PROVIDED INFORMATION Start Marker
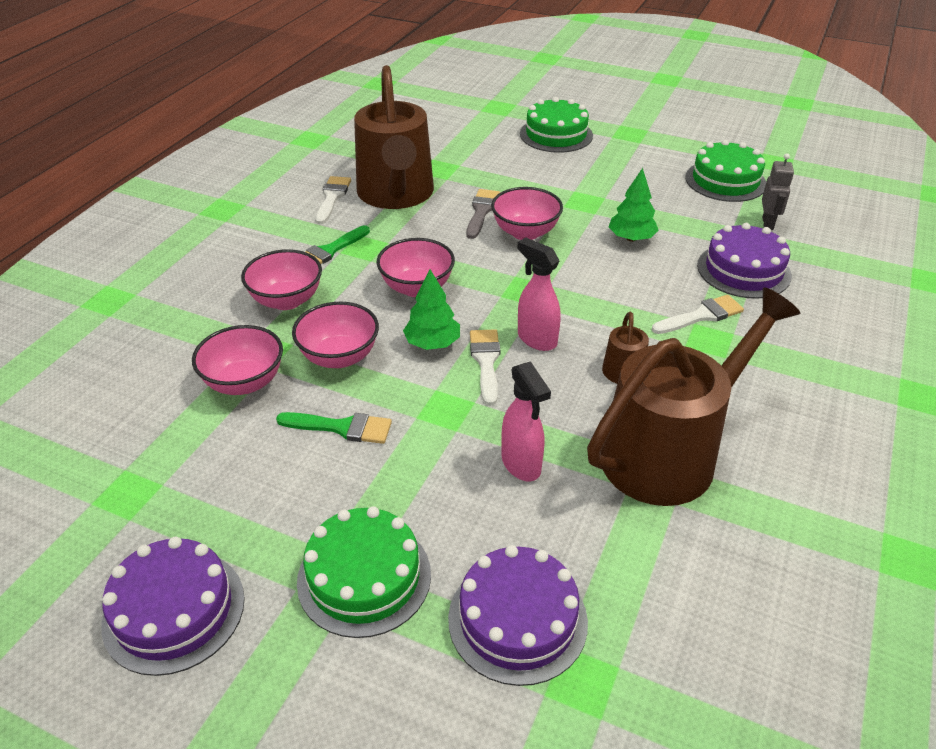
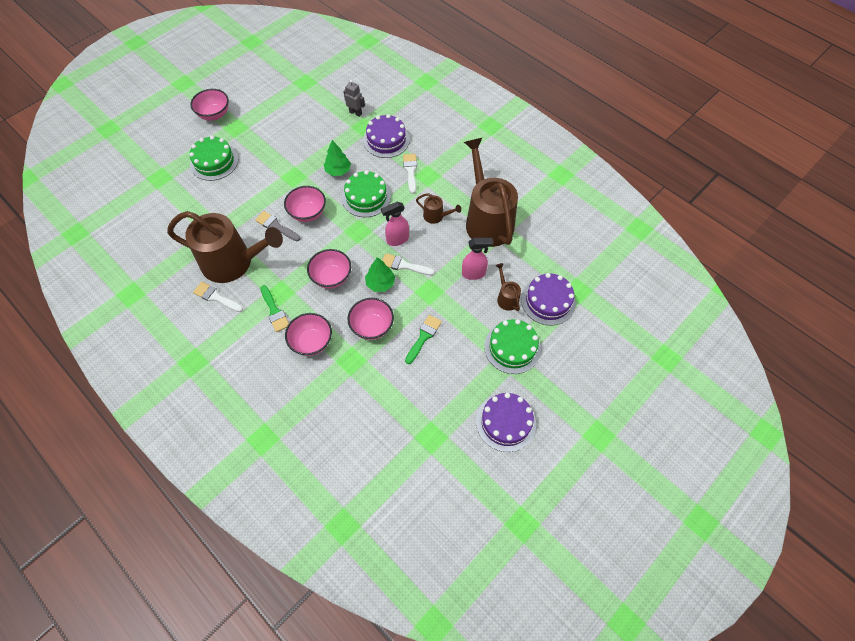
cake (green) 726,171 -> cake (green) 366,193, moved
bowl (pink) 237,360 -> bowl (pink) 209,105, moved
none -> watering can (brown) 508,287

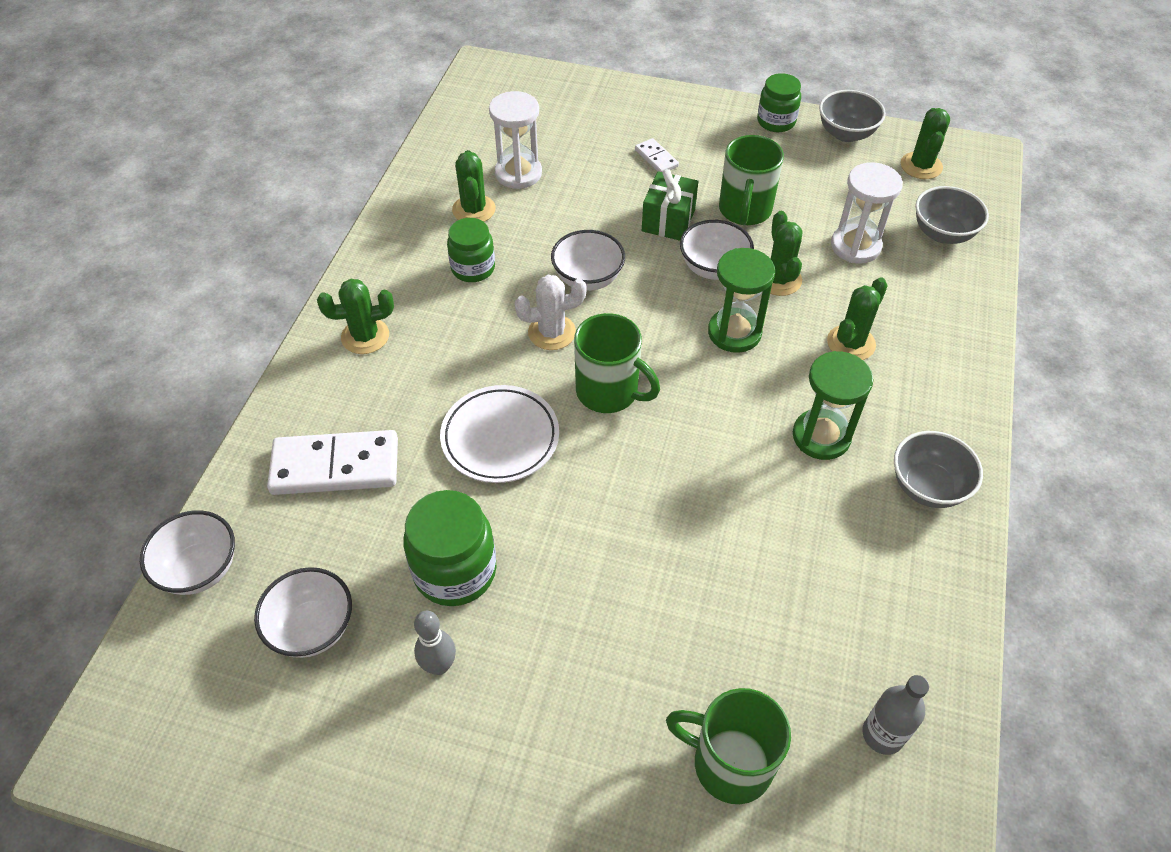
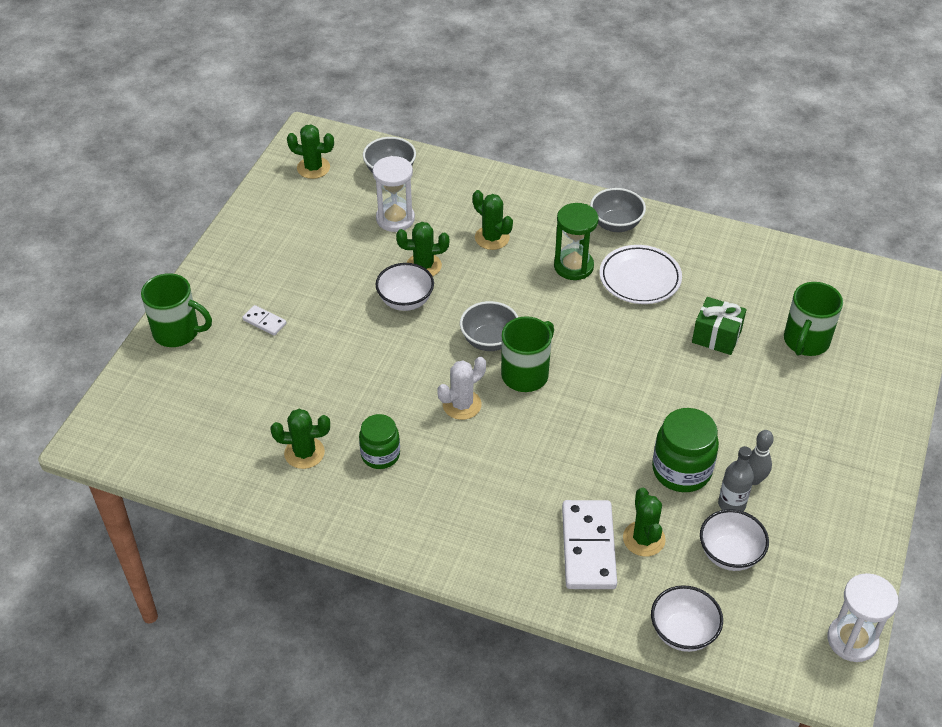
jar (green) 779,102 -> none
bowl (grey) 852,116 -> bowl (grey) 489,326, moved
hourglass (white) 515,140 -> hourglass (white) 862,617, moved
mug (green) 751,180 -> mug (green) 176,310, moved
domino (white) 657,155 -> domino (white) 264,320, 60 degrees clockwise
gift (green) 670,205 -> gift (green) 719,326, moved
bowl (white) 588,260 -> none
hourglass (green) 741,300 -> none
cactus (white) 551,312 -> cactus (white) 461,388, 60 degrees clockwise
cactus (green) 355,316 -> cactus (green) 644,522, moved
plate (white) 499,434 -> plate (white) 641,274, moved
bottle (grey) 895,715 -> bottle (grey) 736,478, moved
PROVIDED INFORMATION End Marker
→ **INSTRUCTIONS TO FOLLOW**
Return each entry exactly as it appears above, but exclude the pictures.

→ **WRITTEN ANSWER**
cake (green) 726,171 -> cake (green) 366,193, moved
bowl (pink) 237,360 -> bowl (pink) 209,105, moved
none -> watering can (brown) 508,287

jar (green) 779,102 -> none
bowl (grey) 852,116 -> bowl (grey) 489,326, moved
hourglass (white) 515,140 -> hourglass (white) 862,617, moved
mug (green) 751,180 -> mug (green) 176,310, moved
domino (white) 657,155 -> domino (white) 264,320, 60 degrees clockwise
gift (green) 670,205 -> gift (green) 719,326, moved
bowl (white) 588,260 -> none
hourglass (green) 741,300 -> none
cactus (white) 551,312 -> cactus (white) 461,388, 60 degrees clockwise
cactus (green) 355,316 -> cactus (green) 644,522, moved
plate (white) 499,434 -> plate (white) 641,274, moved
bottle (grey) 895,715 -> bottle (grey) 736,478, moved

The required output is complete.